Exercise requirements: Give back the data below word for word. Any image in it should be left out.

Data for review:
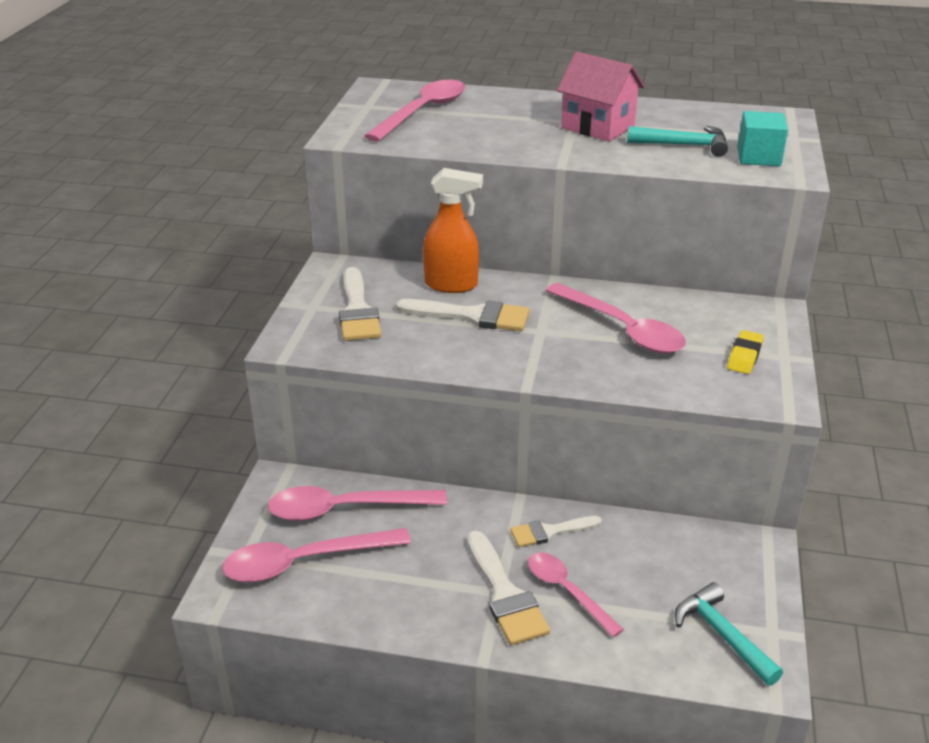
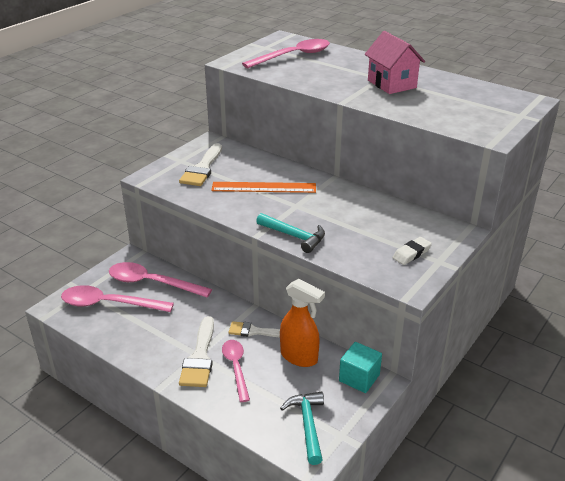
camera: 25 degrees right, 0 degrees up
white brush [396,299,530,331] -> orange ruler [211,182,316,193]
orange spray bottle [423,168,483,293] -> orange spray bottle moved to [280,279,325,367]
pink spoon [546,283,686,354] -> none
turquoise hammer [627,125,728,157] -> turquoise hammer moved to [256,213,325,253]
yellow eraser [727,330,764,374] -> white eraser [392,237,432,265]
turquoise cube [737,111,788,166] -> turquoise cube moved to [339,342,382,393]

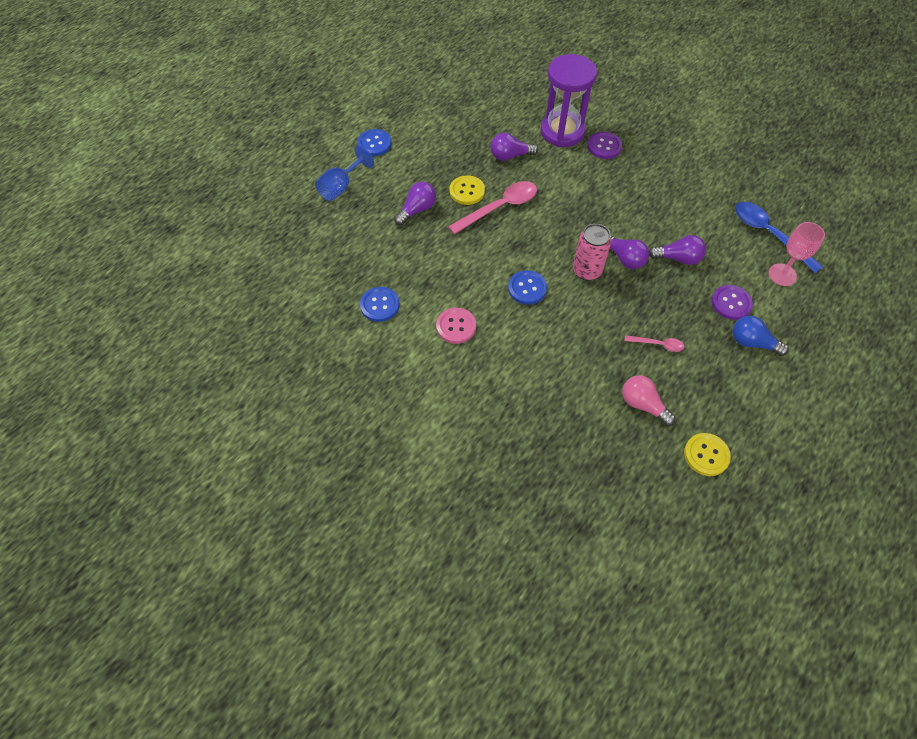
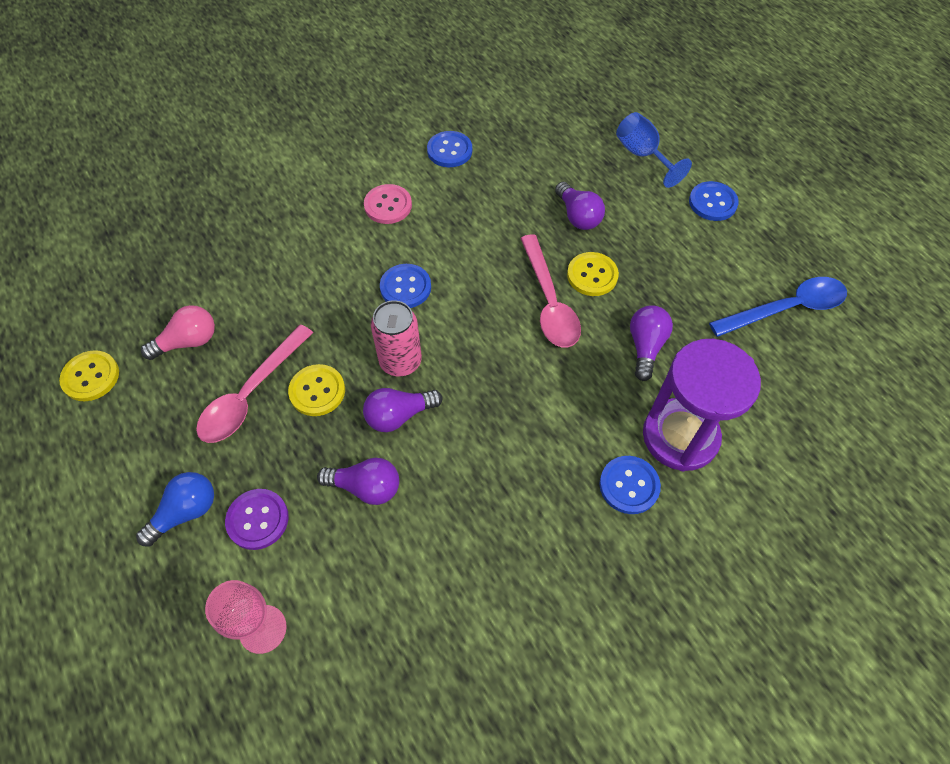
camera: 110 degrees right, 0 degrees up
purple button [587,132,622,159] -> blue button [600,456,661,514]
pink spoon [625,335,684,352] -> pink spoon [196,324,313,443], size x1.94
purple light bulb [649,235,706,265] -> purple light bulb turned 105 degrees counterclockwise [317,458,399,505]
blue spoon [735,202,823,273] -> blue spoon moved to [709,277,847,337]
none -> yellow button [288,364,345,416]

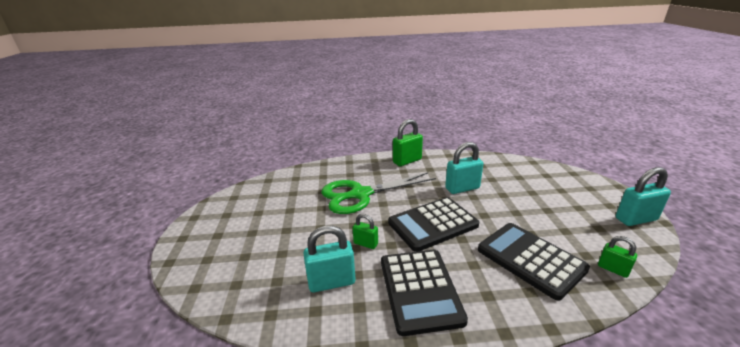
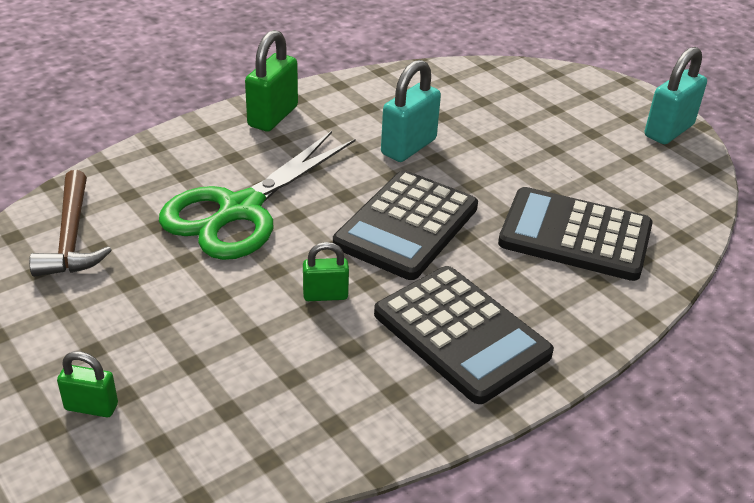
camera: 35 degrees left, 10 degrees up
turquoise padlock [303,225,355,292] -> none
green padlock [598,236,637,278] -> green padlock moved to [57,351,118,417]
none -> brown hammer [29,170,112,277]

Solved problem:
camera: 25 degrees right, 0 degrees up
white brush [396,299,530,331] -> orange ruler [211,182,316,193]
orange spray bottle [423,168,483,293] -> orange spray bottle moved to [280,279,325,367]
pink spoon [546,283,686,354] -> none
turquoise hammer [627,125,728,157] -> turquoise hammer moved to [256,213,325,253]
yellow eraser [727,330,764,374] -> white eraser [392,237,432,265]
turquoise cube [737,111,788,166] -> turquoise cube moved to [339,342,382,393]

camera: 110 degrees right, 0 degrees up
purple button [587,132,622,159] -> blue button [600,456,661,514]
pink spoon [625,335,684,352] -> pink spoon [196,324,313,443], size x1.94
purple light bulb [649,235,706,265] -> purple light bulb turned 105 degrees counterclockwise [317,458,399,505]
blue spoon [735,202,823,273] -> blue spoon moved to [709,277,847,337]
none -> yellow button [288,364,345,416]

camera: 35 degrees left, 10 degrees up
turquoise padlock [303,225,355,292] -> none
green padlock [598,236,637,278] -> green padlock moved to [57,351,118,417]
none -> brown hammer [29,170,112,277]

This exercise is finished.